-- Given material follows --
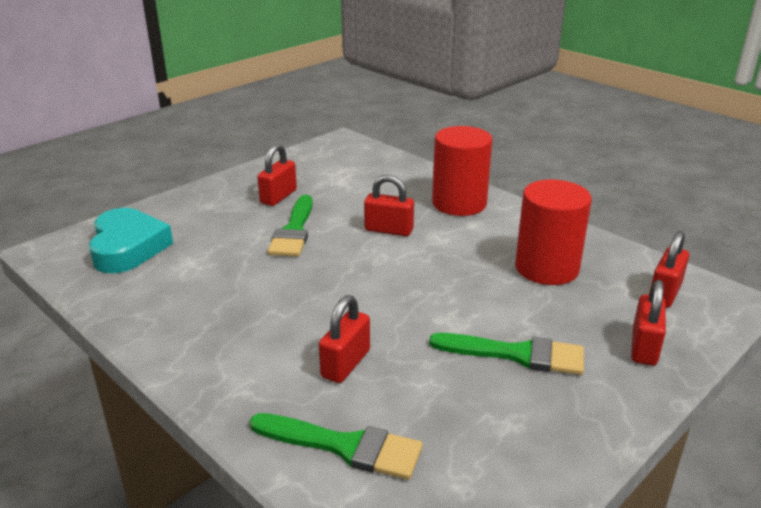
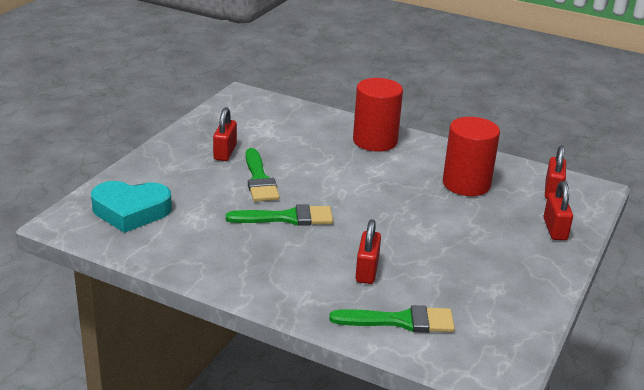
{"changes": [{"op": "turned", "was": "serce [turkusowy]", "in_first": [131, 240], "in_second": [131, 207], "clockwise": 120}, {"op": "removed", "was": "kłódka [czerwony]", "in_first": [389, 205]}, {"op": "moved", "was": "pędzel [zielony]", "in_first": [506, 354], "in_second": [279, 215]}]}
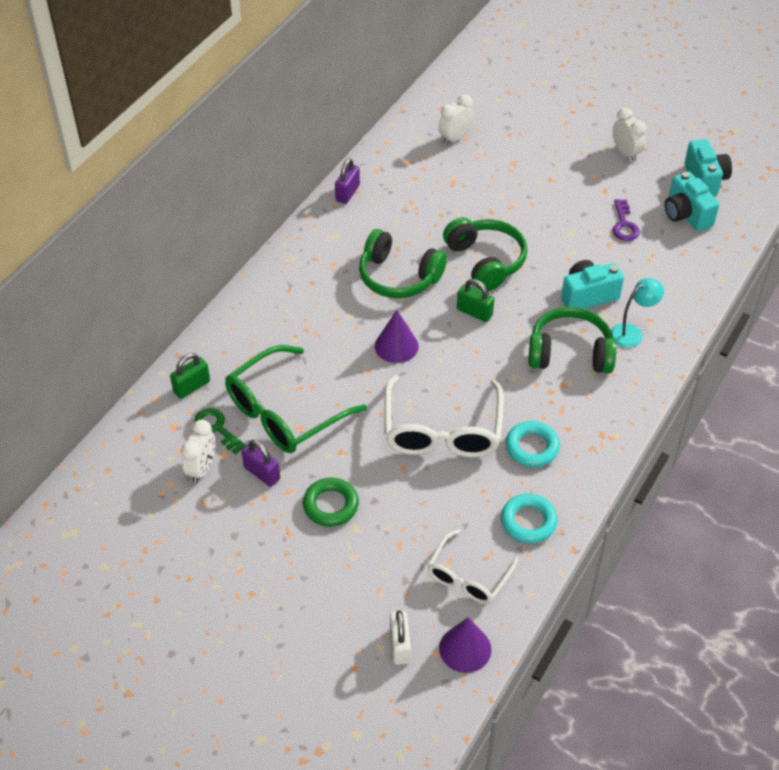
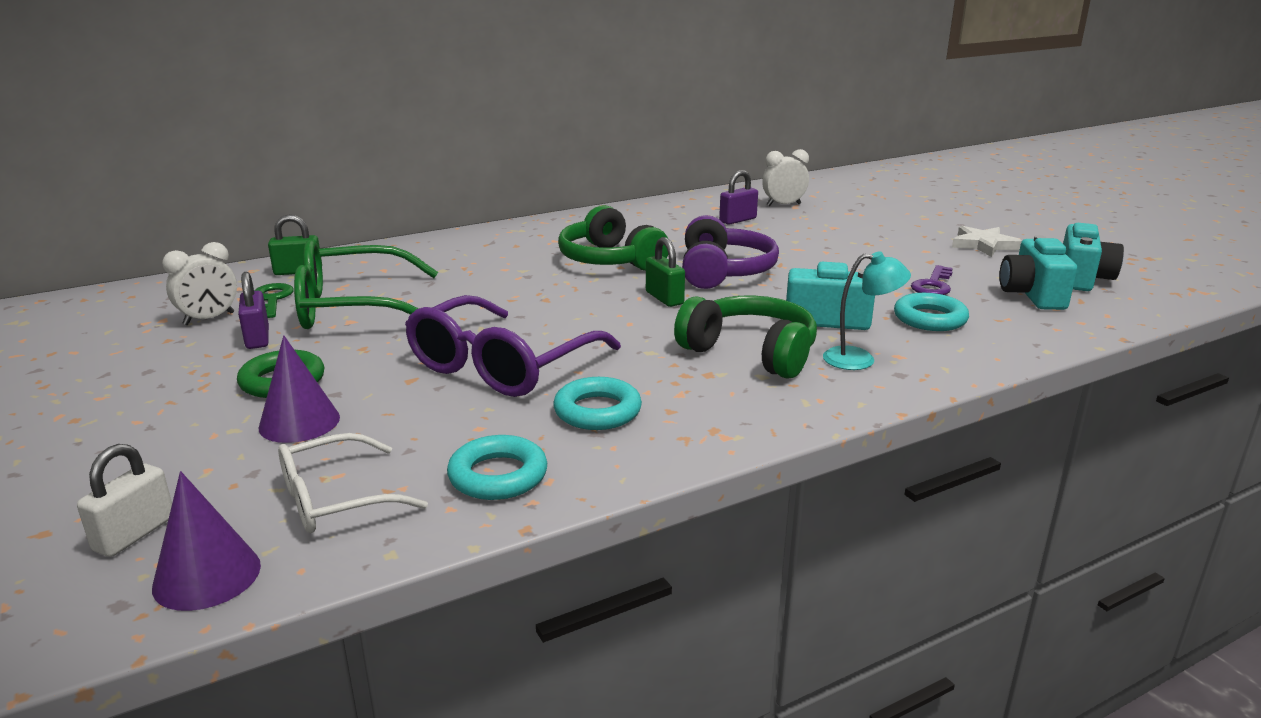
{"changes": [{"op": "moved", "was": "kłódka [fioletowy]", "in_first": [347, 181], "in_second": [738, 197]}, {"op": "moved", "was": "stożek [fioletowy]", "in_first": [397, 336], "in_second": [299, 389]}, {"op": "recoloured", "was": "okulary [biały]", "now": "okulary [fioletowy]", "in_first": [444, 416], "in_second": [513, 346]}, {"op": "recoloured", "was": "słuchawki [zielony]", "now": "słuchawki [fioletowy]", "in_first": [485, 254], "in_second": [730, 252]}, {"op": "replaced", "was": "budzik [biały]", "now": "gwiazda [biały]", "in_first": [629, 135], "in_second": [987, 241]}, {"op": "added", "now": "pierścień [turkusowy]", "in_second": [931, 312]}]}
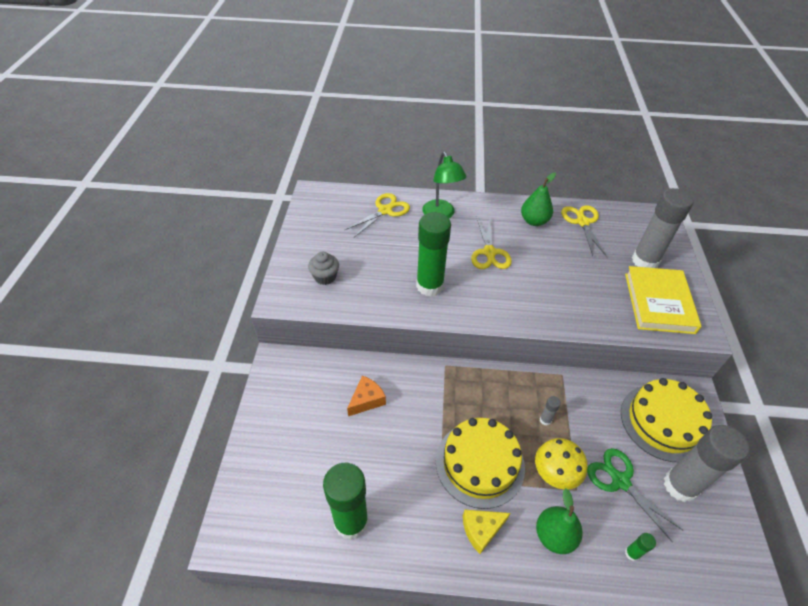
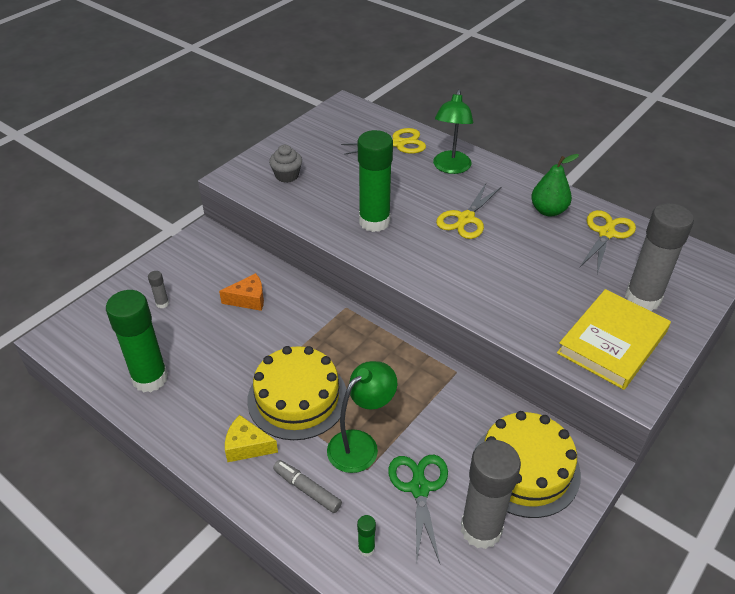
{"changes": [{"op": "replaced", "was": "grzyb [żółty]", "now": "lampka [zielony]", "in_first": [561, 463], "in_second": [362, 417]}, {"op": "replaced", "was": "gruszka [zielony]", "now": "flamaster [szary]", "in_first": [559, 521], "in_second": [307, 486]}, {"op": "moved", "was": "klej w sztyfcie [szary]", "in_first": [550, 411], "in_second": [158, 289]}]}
-- Given material concluded --
▶ **Requirement**:
The result should be an exact copy of the material, containing no pictures.

▶ **Task output**:
{"changes": [{"op": "turned", "was": "serce [turkusowy]", "in_first": [131, 240], "in_second": [131, 207], "clockwise": 120}, {"op": "removed", "was": "kłódka [czerwony]", "in_first": [389, 205]}, {"op": "moved", "was": "pędzel [zielony]", "in_first": [506, 354], "in_second": [279, 215]}]}
{"changes": [{"op": "moved", "was": "kłódka [fioletowy]", "in_first": [347, 181], "in_second": [738, 197]}, {"op": "moved", "was": "stożek [fioletowy]", "in_first": [397, 336], "in_second": [299, 389]}, {"op": "recoloured", "was": "okulary [biały]", "now": "okulary [fioletowy]", "in_first": [444, 416], "in_second": [513, 346]}, {"op": "recoloured", "was": "słuchawki [zielony]", "now": "słuchawki [fioletowy]", "in_first": [485, 254], "in_second": [730, 252]}, {"op": "replaced", "was": "budzik [biały]", "now": "gwiazda [biały]", "in_first": [629, 135], "in_second": [987, 241]}, {"op": "added", "now": "pierścień [turkusowy]", "in_second": [931, 312]}]}
{"changes": [{"op": "replaced", "was": "grzyb [żółty]", "now": "lampka [zielony]", "in_first": [561, 463], "in_second": [362, 417]}, {"op": "replaced", "was": "gruszka [zielony]", "now": "flamaster [szary]", "in_first": [559, 521], "in_second": [307, 486]}, {"op": "moved", "was": "klej w sztyfcie [szary]", "in_first": [550, 411], "in_second": [158, 289]}]}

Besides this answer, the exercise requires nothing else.